**Work order**
Every line of the material is to be returned verbatim. Pictures stay out.

.....

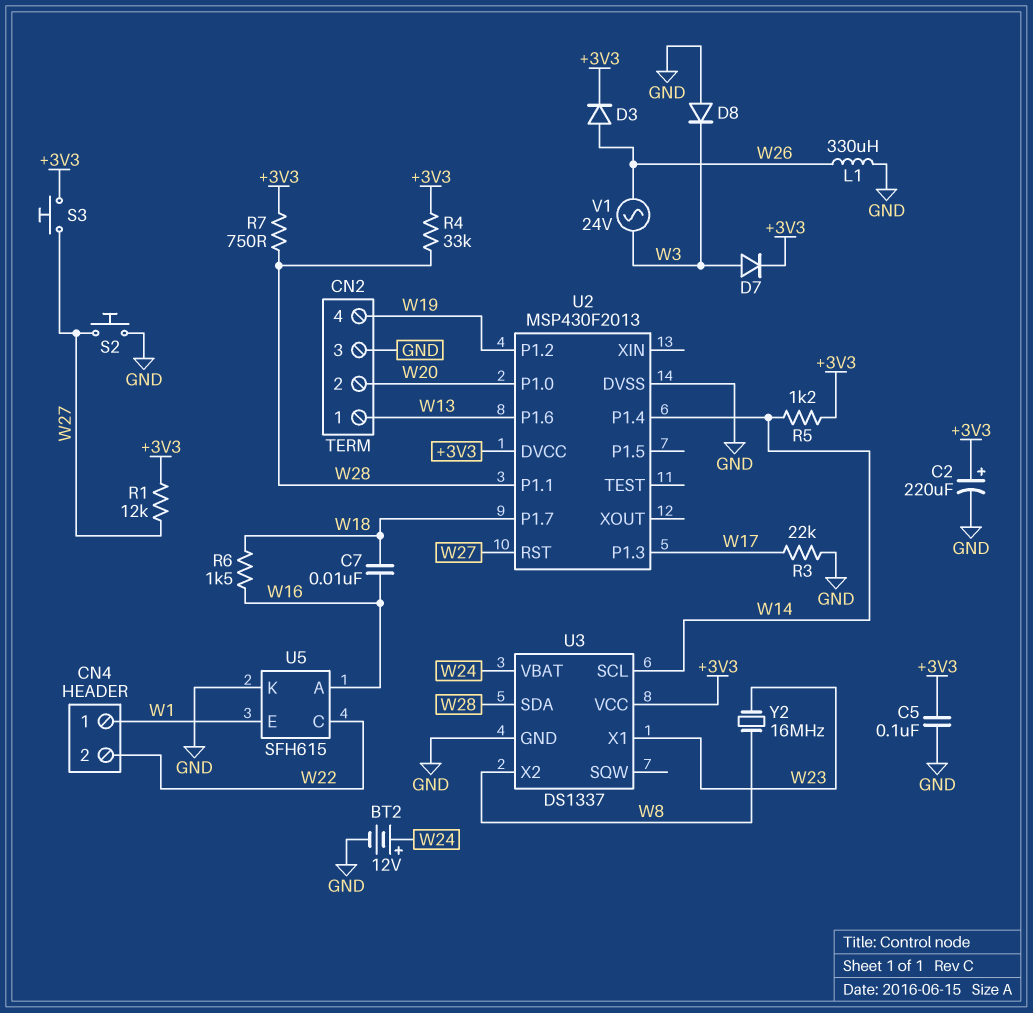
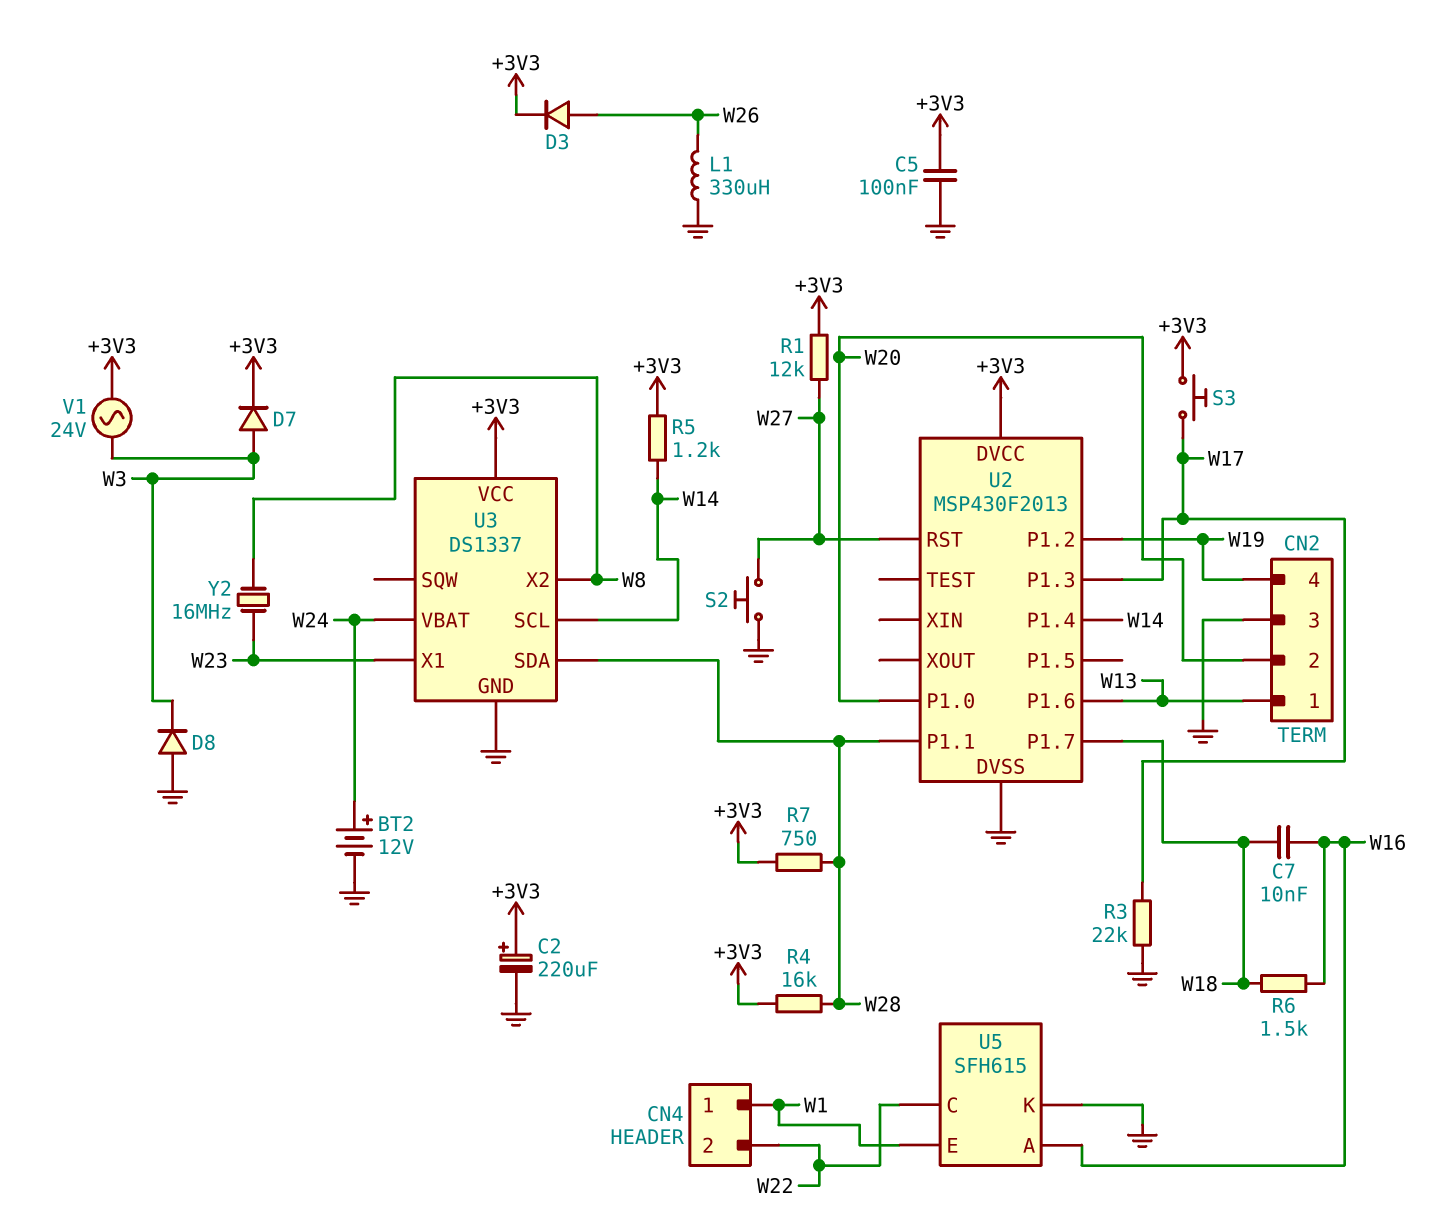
R4: 33k (+3V3, W28) -> 16k (+3V3, W28)
S3: button (+3V3, W27) -> button (+3V3, W17)
V1: AC 24V (W3, W26) -> AC 24V (+3V3, W3)

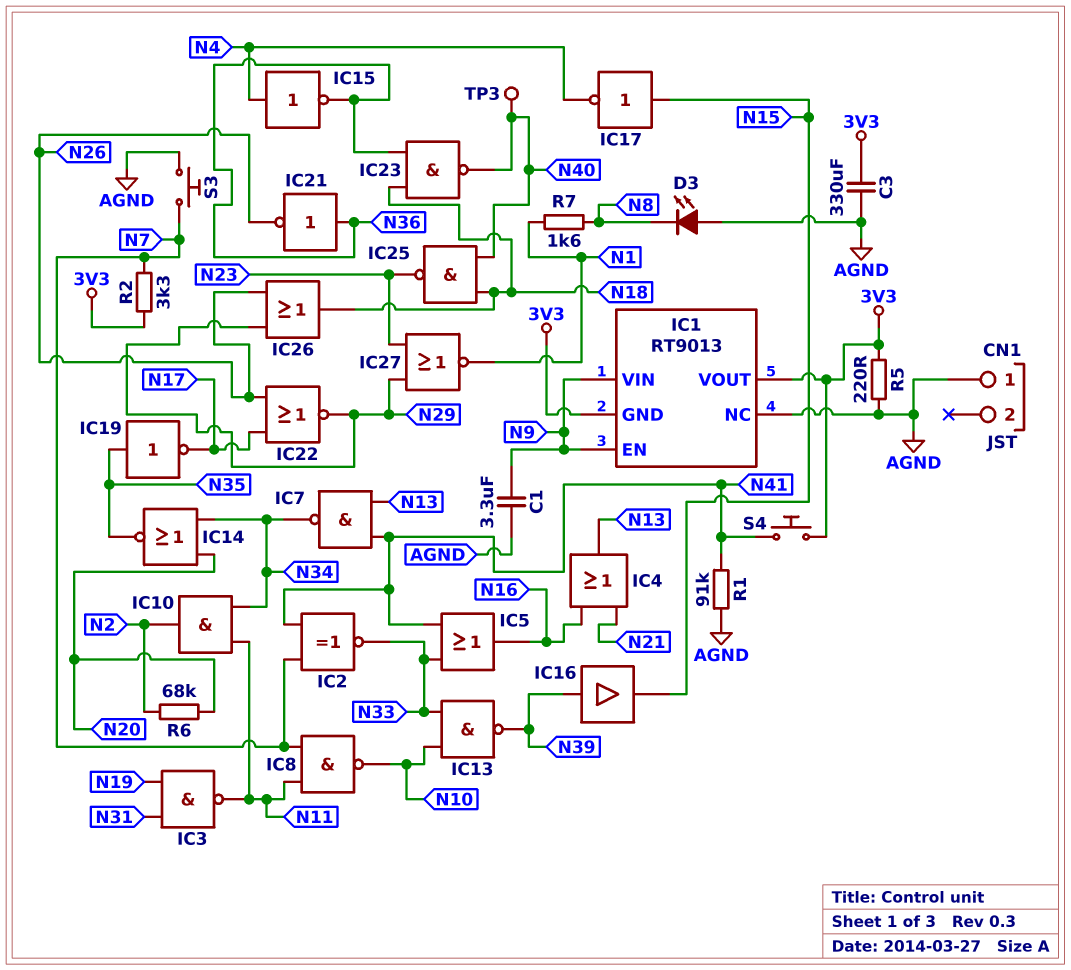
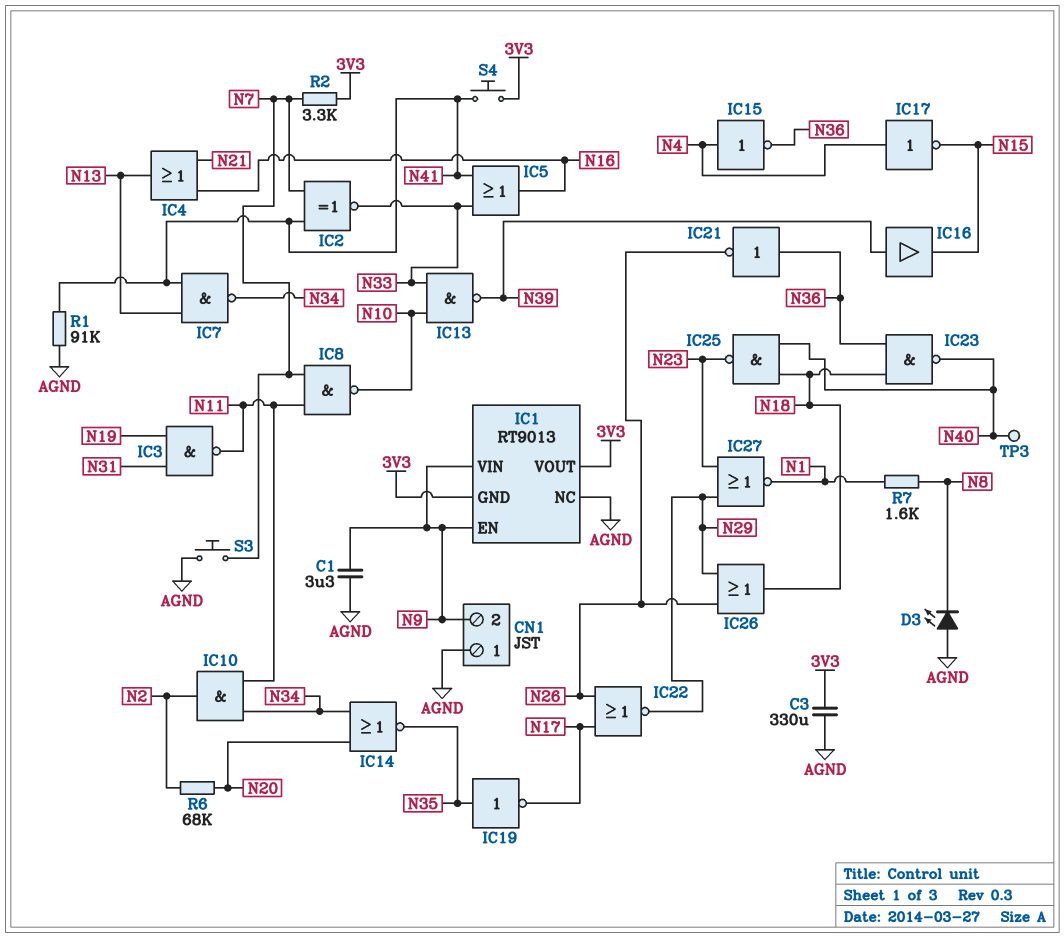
CN1 pin 2: none -> N9
IC17: NOT (in N15, out N4) -> NOT (in N4, out N15)
R5: 220 (3V3, AGND) -> none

.....

**Solved exercise**
R4: 33k (+3V3, W28) -> 16k (+3V3, W28)
S3: button (+3V3, W27) -> button (+3V3, W17)
V1: AC 24V (W3, W26) -> AC 24V (+3V3, W3)

CN1 pin 2: none -> N9
IC17: NOT (in N15, out N4) -> NOT (in N4, out N15)
R5: 220 (3V3, AGND) -> none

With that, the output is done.